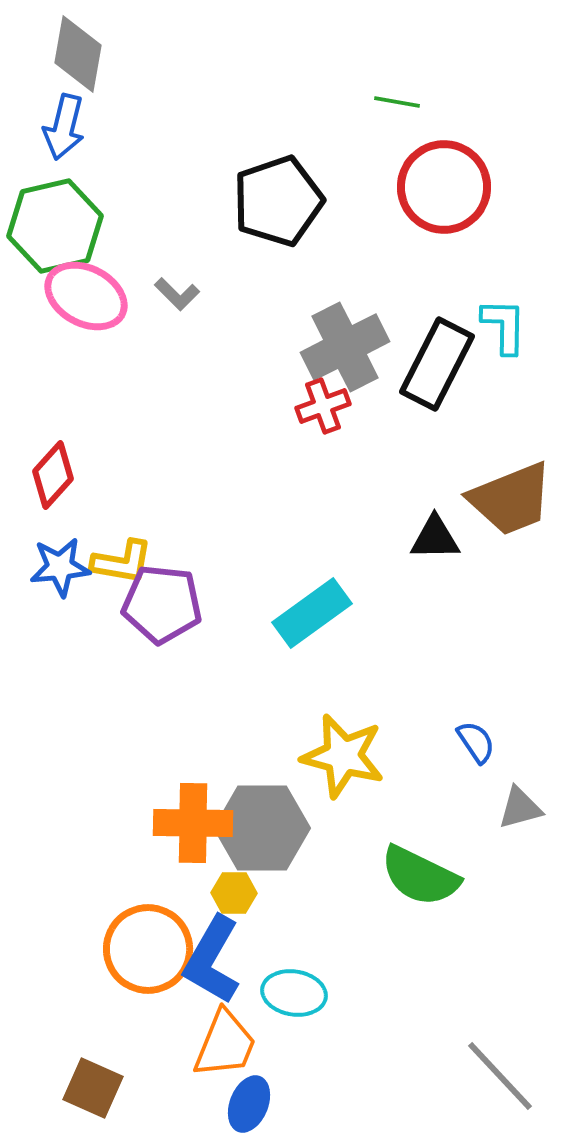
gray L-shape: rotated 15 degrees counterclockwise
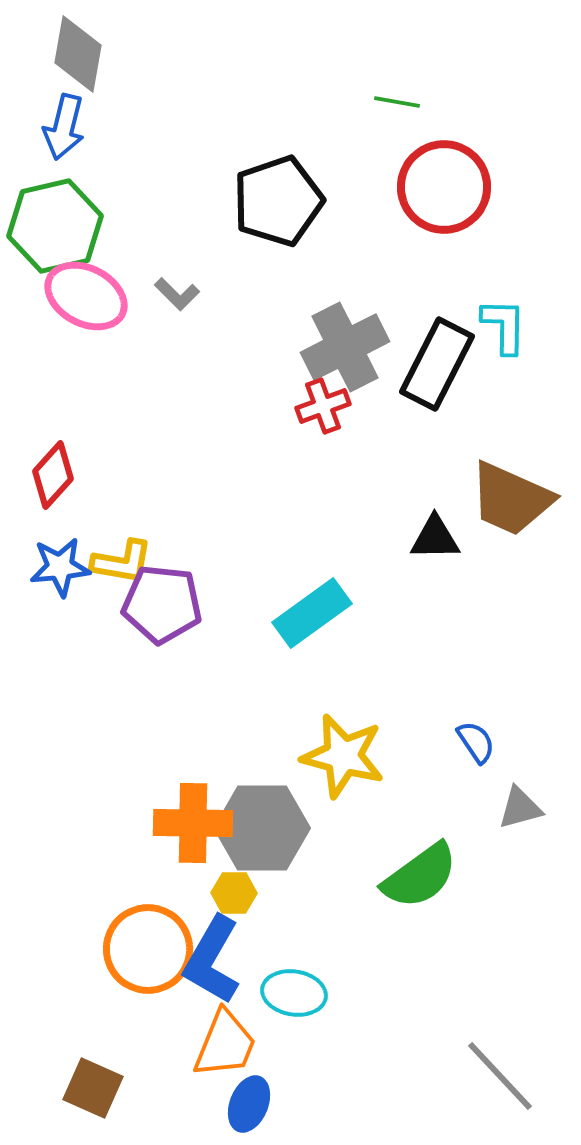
brown trapezoid: rotated 46 degrees clockwise
green semicircle: rotated 62 degrees counterclockwise
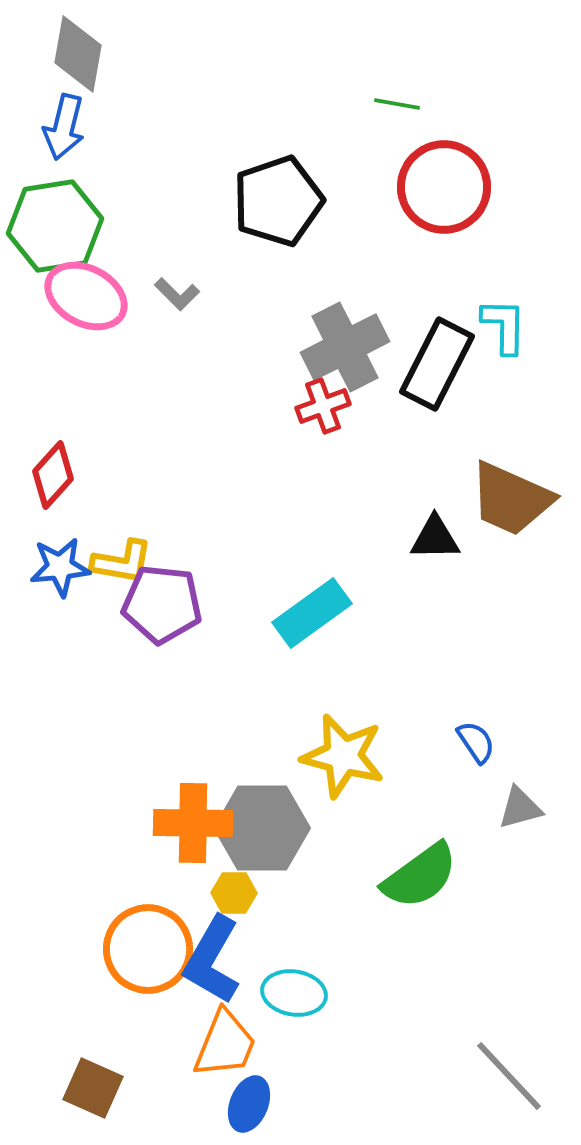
green line: moved 2 px down
green hexagon: rotated 4 degrees clockwise
gray line: moved 9 px right
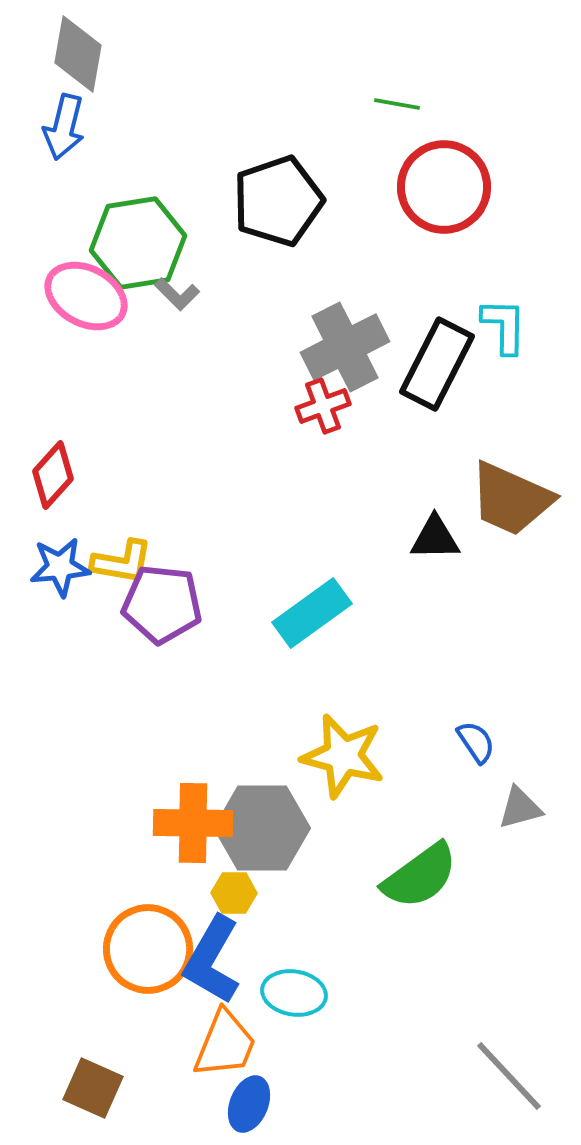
green hexagon: moved 83 px right, 17 px down
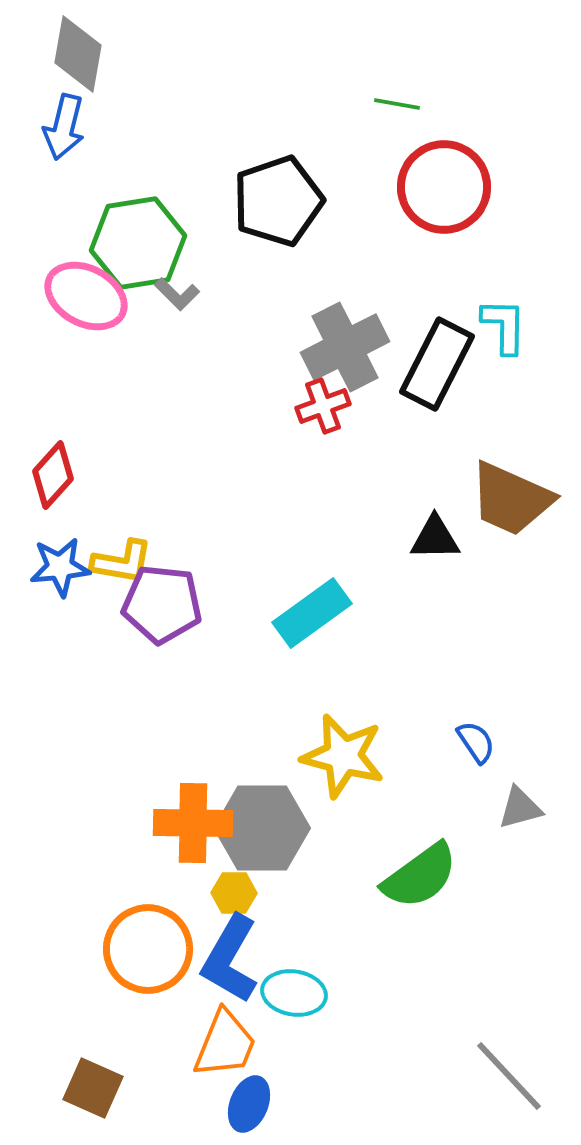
blue L-shape: moved 18 px right, 1 px up
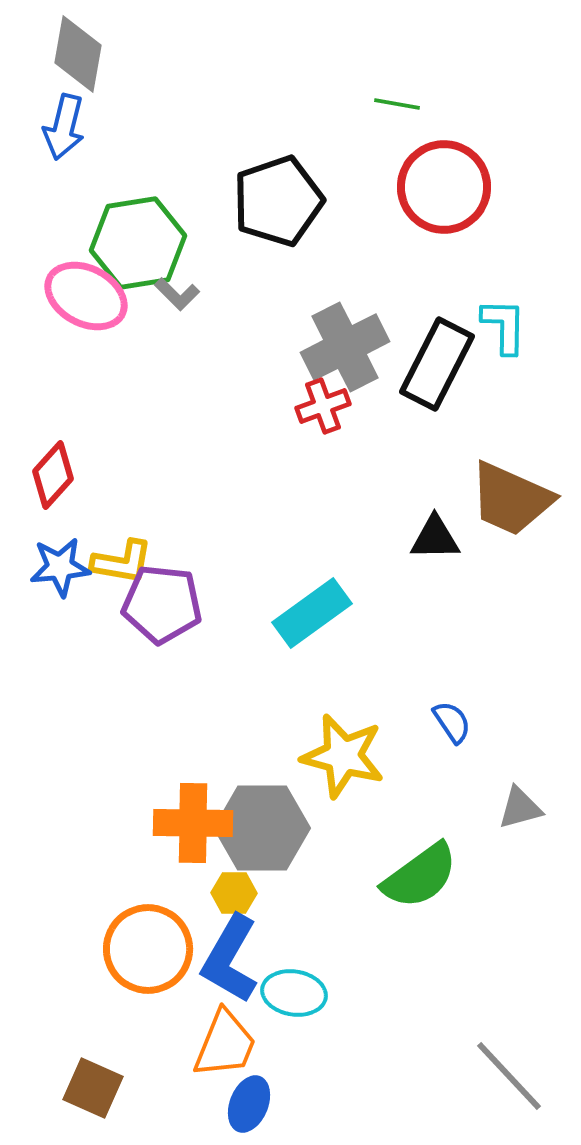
blue semicircle: moved 24 px left, 20 px up
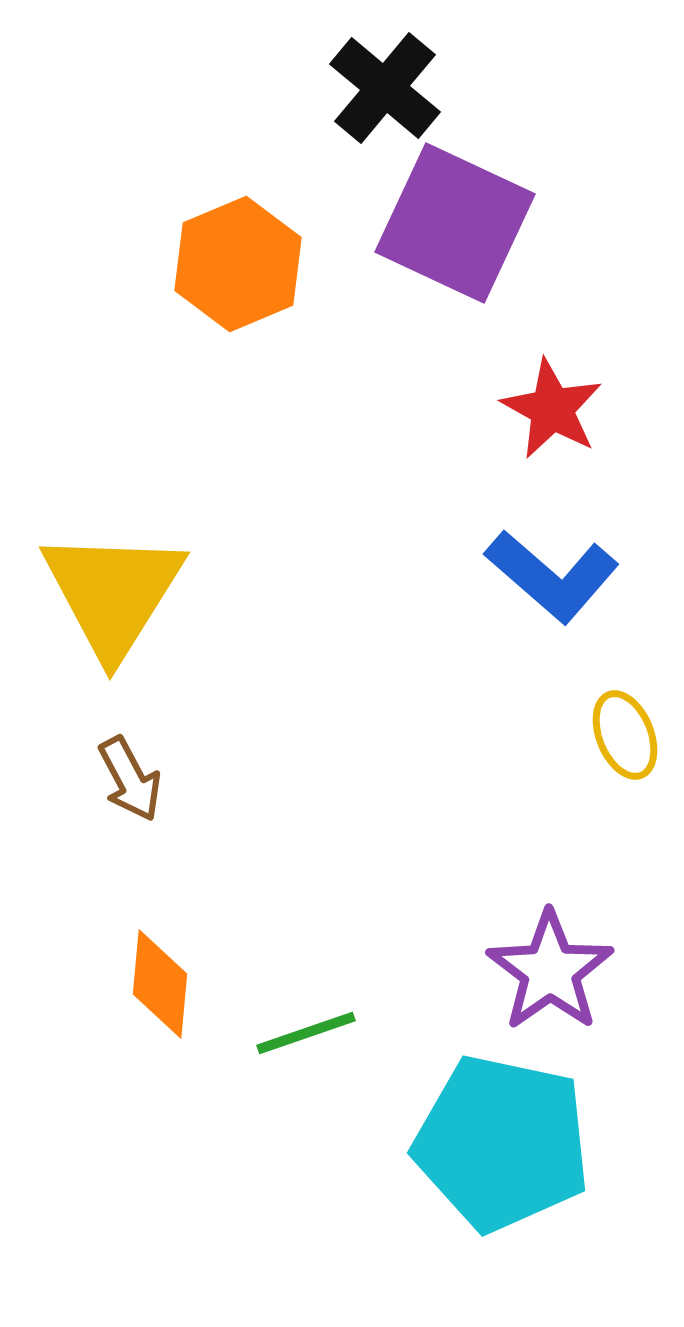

..........

### YOUR TASK
Pull out every row that contains the word "rotated", matching case exactly.

### REPLY TO THE TASK
gray L-shape: rotated 15 degrees counterclockwise
brown trapezoid: rotated 46 degrees clockwise
green semicircle: rotated 62 degrees counterclockwise
green hexagon: rotated 4 degrees clockwise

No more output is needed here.